• _TASK DIRECTIONS_:
Output the whole listing exactly, except for the pictures in it.
[[ DATA EXTRACT open ]]
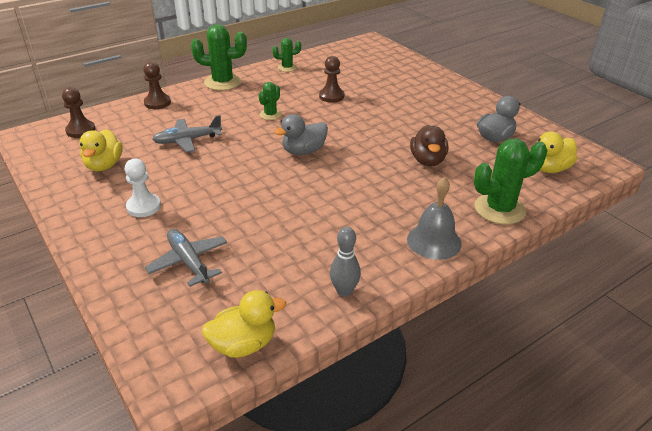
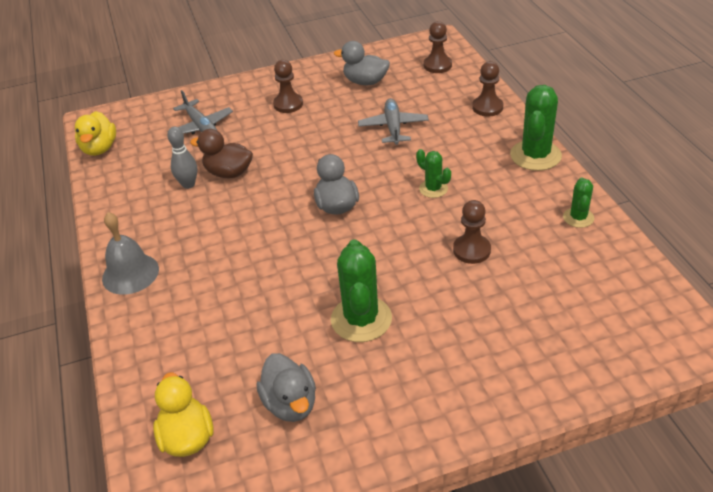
camera: 110 degrees right, 5 degrees up
(104, 165) = (365, 82): yellow duck -> grey duck
(143, 206) = (288, 104): white pawn -> brown pawn
(188, 262) = (201, 127): grey plane -> grey plane turned 75 degrees clockwise
(344, 291) = (111, 203): grey bowling pin -> grey bowling pin (188, 184)
(427, 160) = (269, 309): brown duck -> brown duck (228, 173)
(499, 209) = (143, 345): green cactus -> green cactus (361, 319)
[[ DATA EXTRACT closed ]]
• _SOLUTION_:
camera: 110 degrees right, 5 degrees up
(104, 165) = (365, 82): yellow duck -> grey duck
(143, 206) = (288, 104): white pawn -> brown pawn
(188, 262) = (201, 127): grey plane -> grey plane turned 75 degrees clockwise
(344, 291) = (111, 203): grey bowling pin -> grey bowling pin (188, 184)
(427, 160) = (269, 309): brown duck -> brown duck (228, 173)
(499, 209) = (143, 345): green cactus -> green cactus (361, 319)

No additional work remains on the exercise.